DESCRIPTION OF THE TASK: Give back exactly the lines spanning from the one containing "camera: 90 degrees right, 5 degrees down" to the final line of the records below, and no others.

THE INPUT:
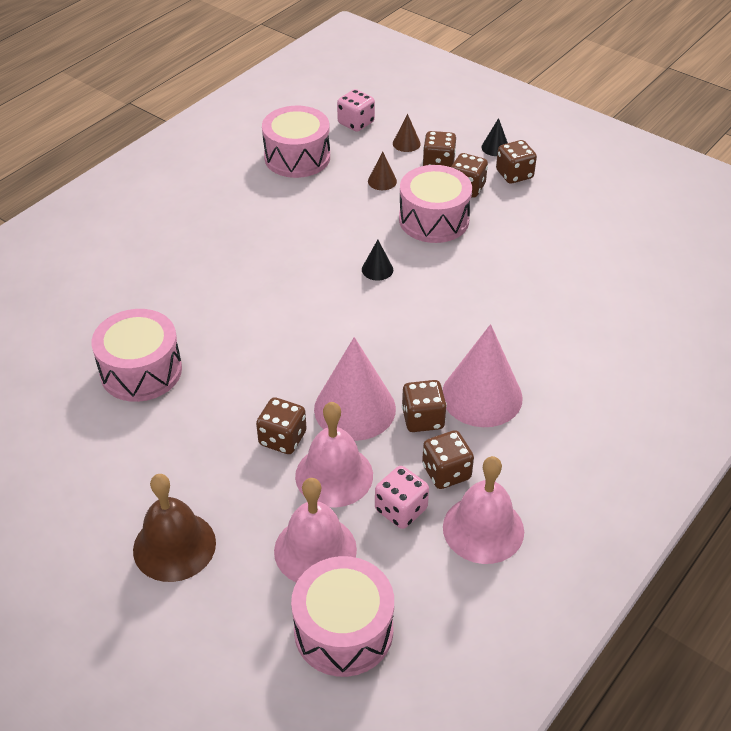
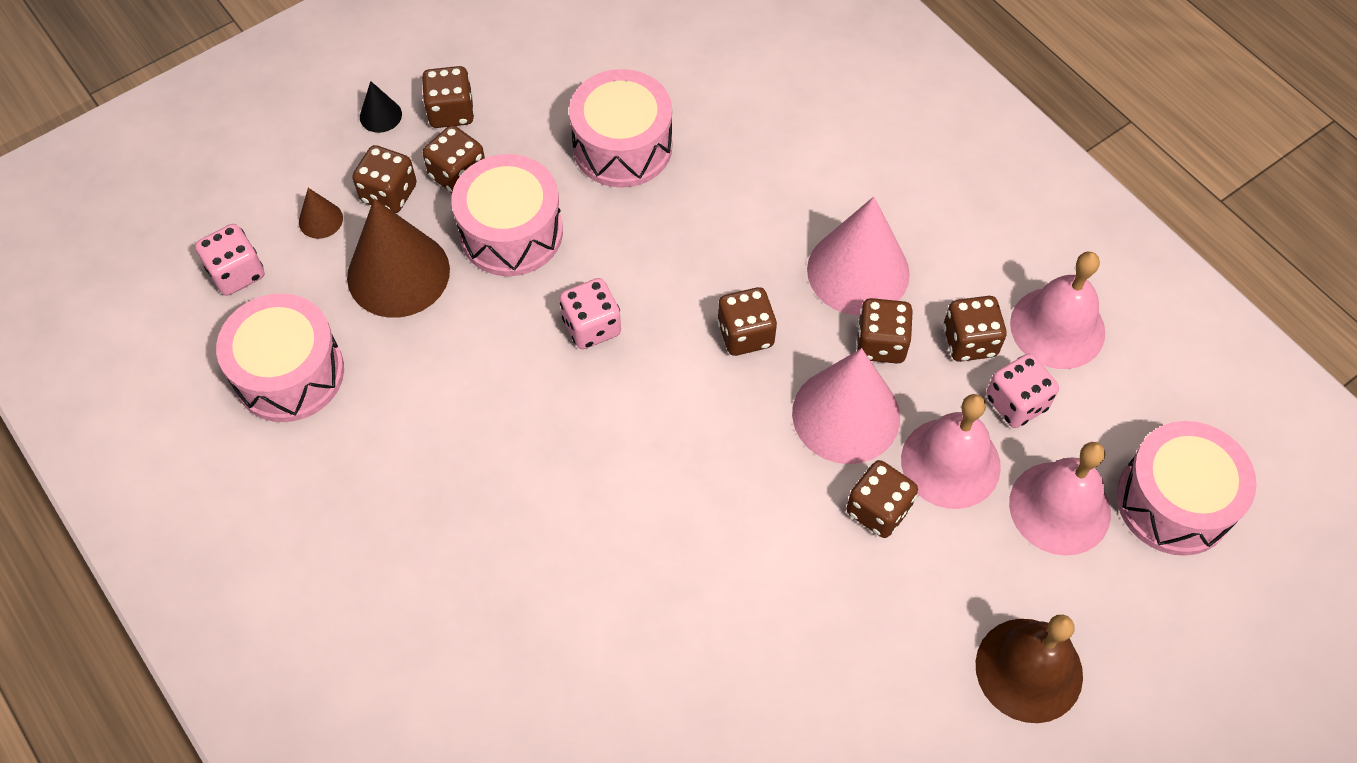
camera: 75 degrees left, 15 degrees up
(141, 371) = (707, 674): pink drum -> pink drum (622, 146)
(377, 269) = (592, 326): black cone -> pink dice
(382, 181) = (398, 273): brown cone -> brown cone, size x2.27
(401, 344) = (745, 334): none -> brown dice

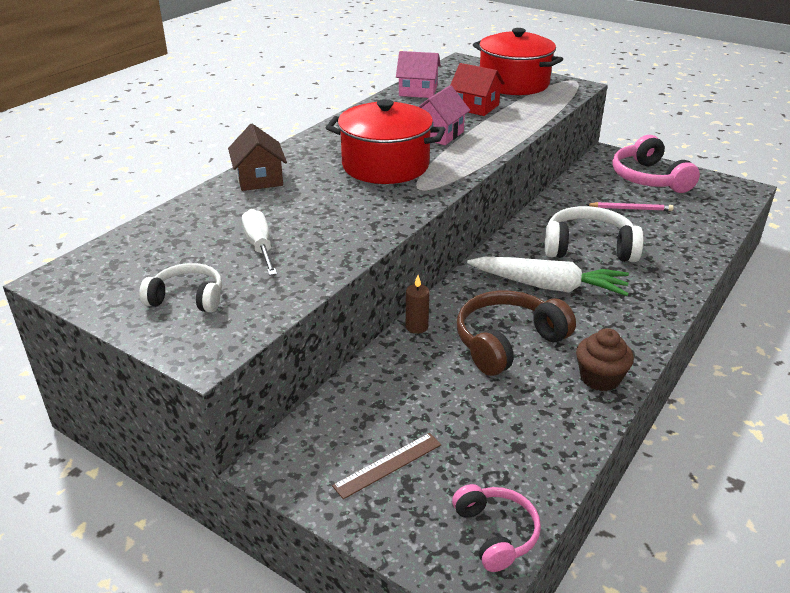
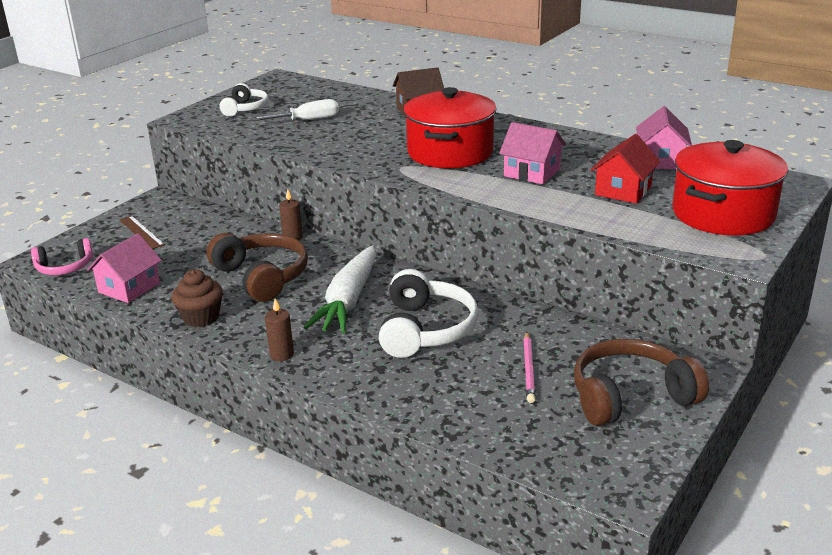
camera: 90 degrees right, 5 degrees down
(545, 449) = (129, 288): none -> pink house
(649, 178) = (630, 396): pink headphones -> brown headphones
(650, 319) = (281, 354): none -> brown candle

EXERCISE RESPONSE:
camera: 90 degrees right, 5 degrees down
(545, 449) = (129, 288): none -> pink house
(649, 178) = (630, 396): pink headphones -> brown headphones
(650, 319) = (281, 354): none -> brown candle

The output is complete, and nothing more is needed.